*Task item*
Copy the data that follows exactly, and include none of its images.

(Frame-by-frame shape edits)
☆ ☆ ☆
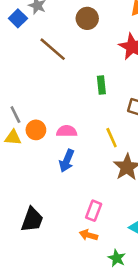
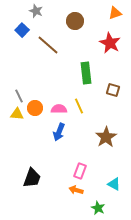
blue square: (18, 18) -> (22, 30), moved
green rectangle: (101, 85) -> (86, 73), size x1.5
yellow line: (112, 138) -> (79, 106), moved

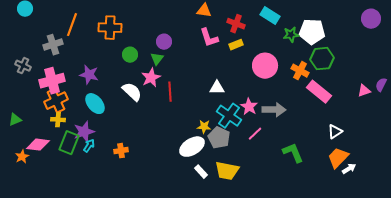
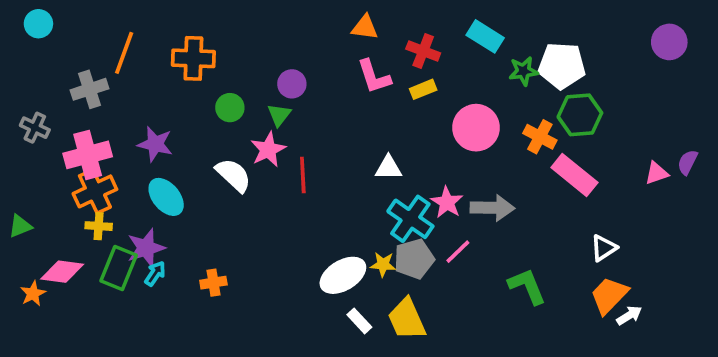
yellow star: (204, 127) -> (383, 264), moved
gray pentagon: (219, 138) -> (414, 259), moved, turned 30
yellow trapezoid: (227, 171) -> (407, 319), turned 55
☆ ☆ ☆
*Result of this exercise*
blue square: (18, 18) -> (22, 30), moved
green rectangle: (101, 85) -> (86, 73), size x1.5
yellow line: (112, 138) -> (79, 106), moved

yellow star: (204, 127) -> (383, 264), moved
gray pentagon: (219, 138) -> (414, 259), moved, turned 30
yellow trapezoid: (227, 171) -> (407, 319), turned 55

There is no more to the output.